Brief>
Print only the lines running from the line with "camera: 30 degrees right, 5 degrees up" to the final line below, both included, exactly as written and without the pictures.

[Object change listings]

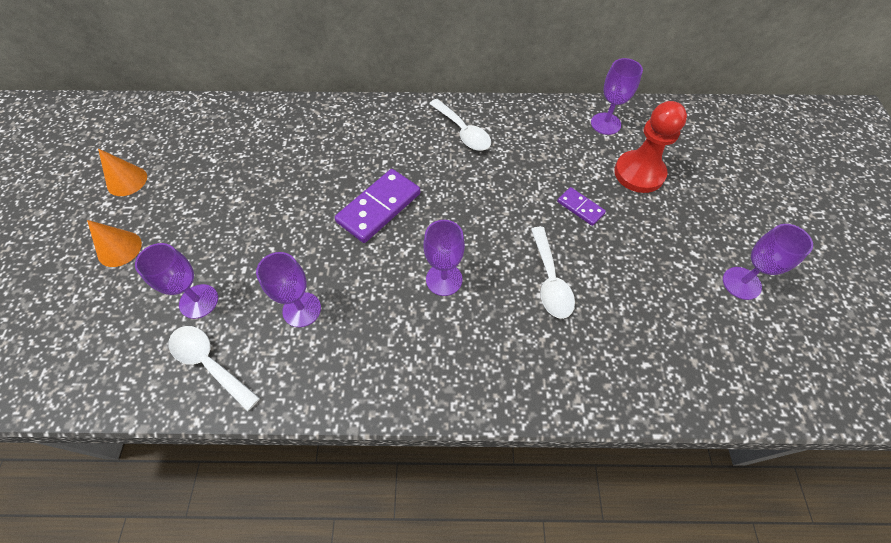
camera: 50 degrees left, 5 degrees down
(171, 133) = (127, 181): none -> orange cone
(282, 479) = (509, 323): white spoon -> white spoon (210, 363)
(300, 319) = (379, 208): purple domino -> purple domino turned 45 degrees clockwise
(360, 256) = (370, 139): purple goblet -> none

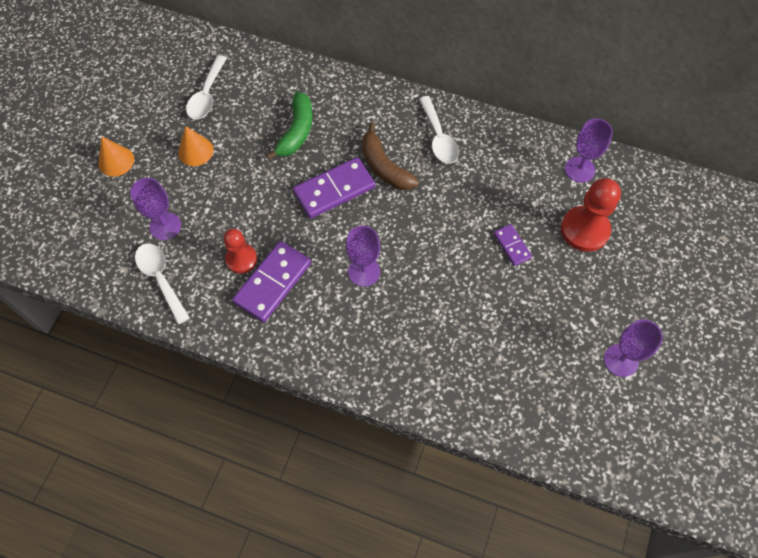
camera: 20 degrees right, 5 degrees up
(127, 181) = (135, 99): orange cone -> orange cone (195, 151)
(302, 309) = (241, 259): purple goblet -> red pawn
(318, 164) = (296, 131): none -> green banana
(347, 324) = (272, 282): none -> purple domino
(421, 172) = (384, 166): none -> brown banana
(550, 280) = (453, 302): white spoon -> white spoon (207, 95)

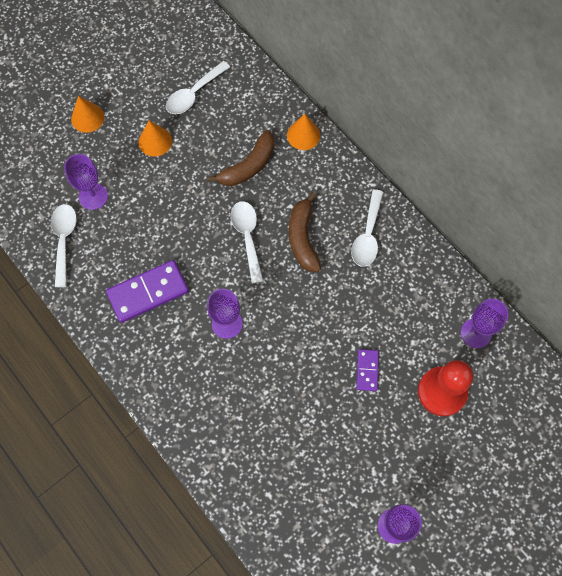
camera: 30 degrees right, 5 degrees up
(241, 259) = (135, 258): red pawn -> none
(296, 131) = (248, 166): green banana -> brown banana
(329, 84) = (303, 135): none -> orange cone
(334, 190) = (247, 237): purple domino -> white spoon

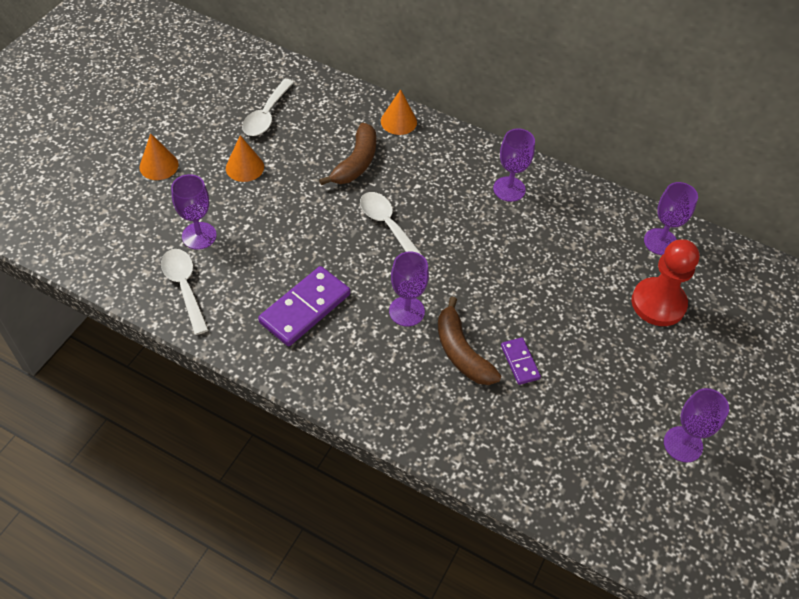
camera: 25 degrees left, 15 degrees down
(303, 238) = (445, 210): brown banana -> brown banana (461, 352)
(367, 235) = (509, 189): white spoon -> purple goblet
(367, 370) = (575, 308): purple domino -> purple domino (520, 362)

Answer for the task>
camera: 30 degrees right, 5 degrees up
(241, 259) = (135, 258): red pawn -> none
(296, 131) = (248, 166): green banana -> brown banana
(329, 84) = (303, 135): none -> orange cone
(334, 190) = (247, 237): purple domino -> white spoon

camera: 25 degrees left, 15 degrees down
(303, 238) = (445, 210): brown banana -> brown banana (461, 352)
(367, 235) = (509, 189): white spoon -> purple goblet
(367, 370) = (575, 308): purple domino -> purple domino (520, 362)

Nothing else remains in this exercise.